Start of Block
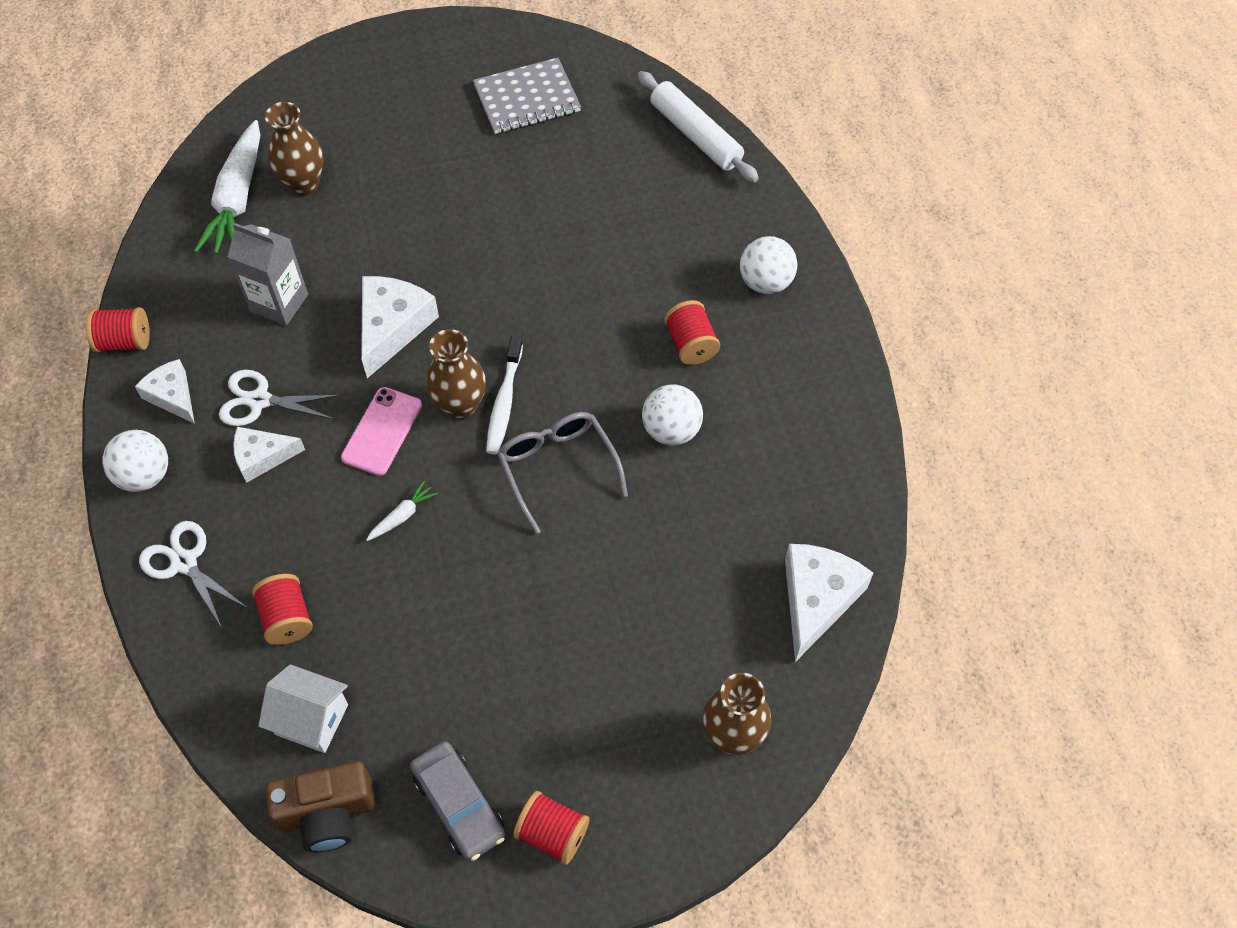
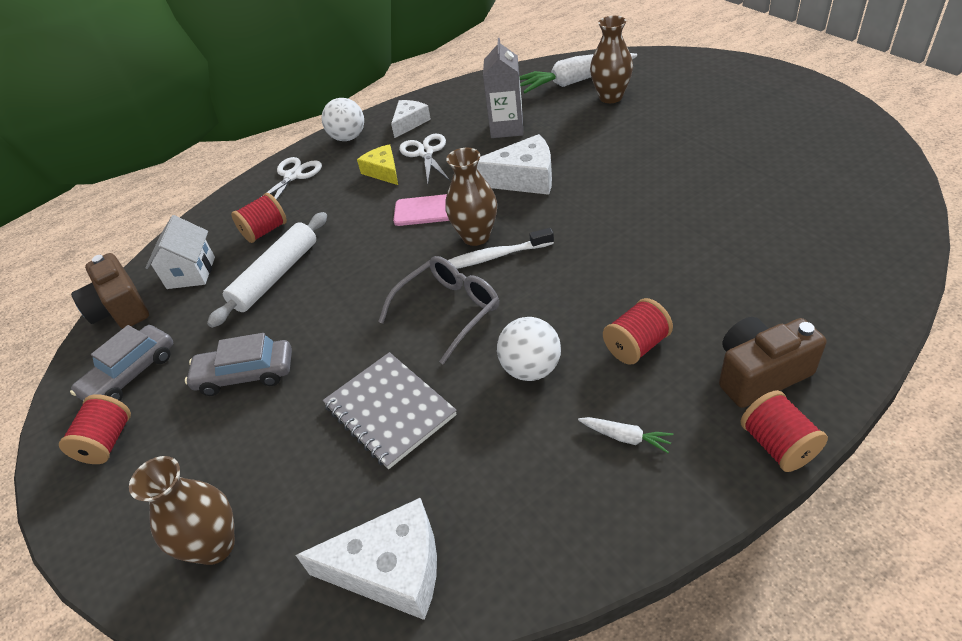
camera: 75 degrees right, 15 degrees down
red spool [86,307,150,352] -> red spool moved to [740,390,828,472]
white cheese [233,427,305,483] -> yellow cheese [357,144,398,185]
white carrot [366,481,438,541] -> white carrot moved to [578,417,673,453]
grey notebook [473,58,581,134] -> grey notebook moved to [323,352,457,469]
white rolling pin [638,71,759,183] -> white rolling pin moved to [207,212,327,328]
white ball [740,236,797,294] -> brown camera [719,317,827,408]
none -> grey car [185,333,292,396]

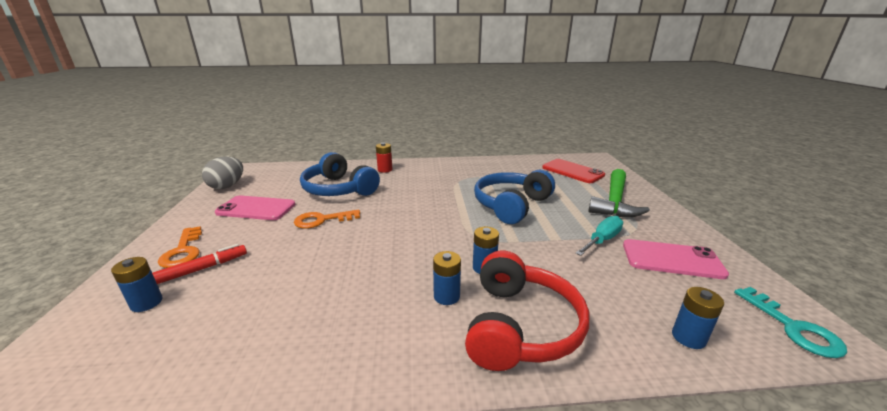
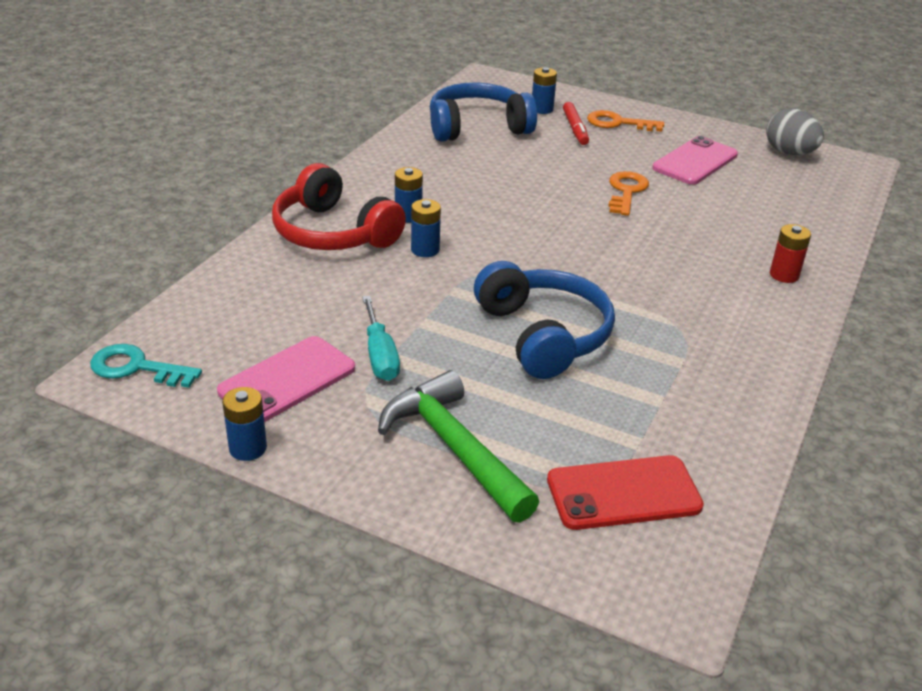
camera: 120 degrees right, 10 degrees up
blue headphones [300,152,380,196] -> blue headphones moved to [430,83,537,142]
blue battery [672,287,724,349] -> blue battery moved to [222,387,267,461]

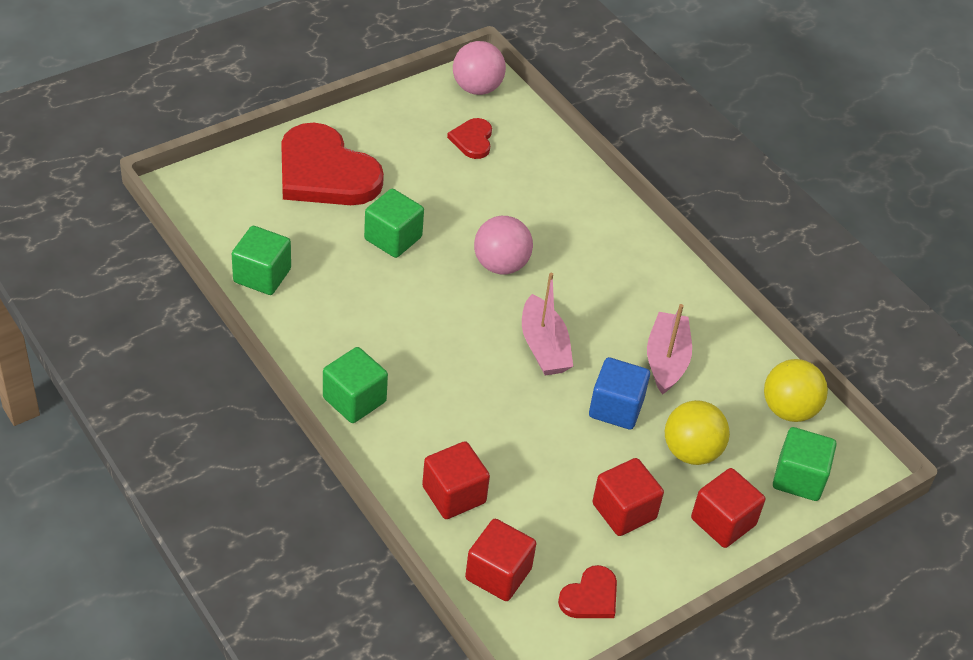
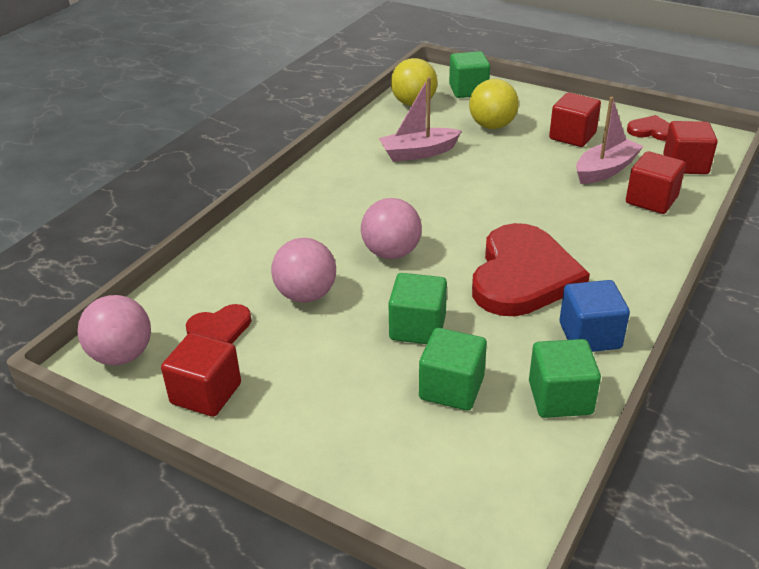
camera: 110 degrees left, 10 degrees down
red heart [281,122,384,205] -> red heart moved to [472,223,590,316]
green cube [323,347,388,423] -> green cube moved to [419,328,487,411]
pink boat [522,273,573,375] -> pink boat moved to [576,97,643,184]
blue cube [589,357,650,430] -> blue cube moved to [560,280,630,352]
red cube [691,468,765,548] -> red cube moved to [161,333,241,417]
none -> pink ball [271,238,336,303]

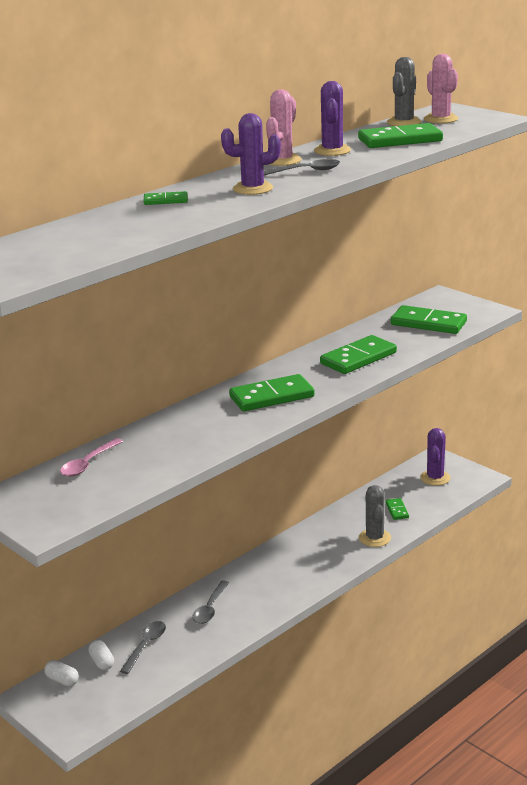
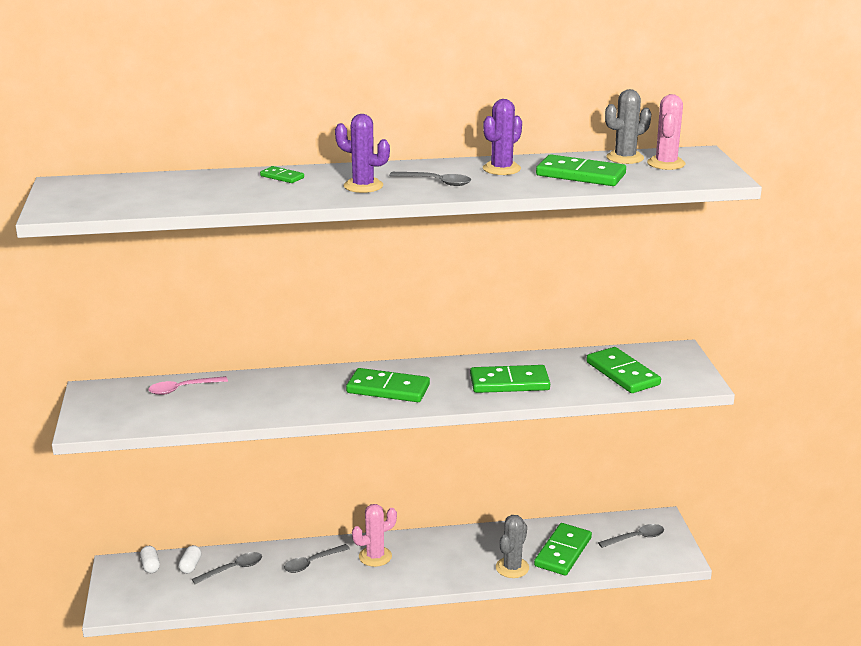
camera: 35 degrees right, 0 degrees up
pink cactus [266,89,301,166] -> pink cactus moved to [352,504,397,567]
green domino [385,498,409,520] -> green domino [534,523,592,576], size x2.01
purple cactus [420,428,450,486] -> grey spoon [598,524,664,548]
End of Block
Give the number of lines in the entries above that contain the string "degrees", and nothing more.

● **Written reply**: 4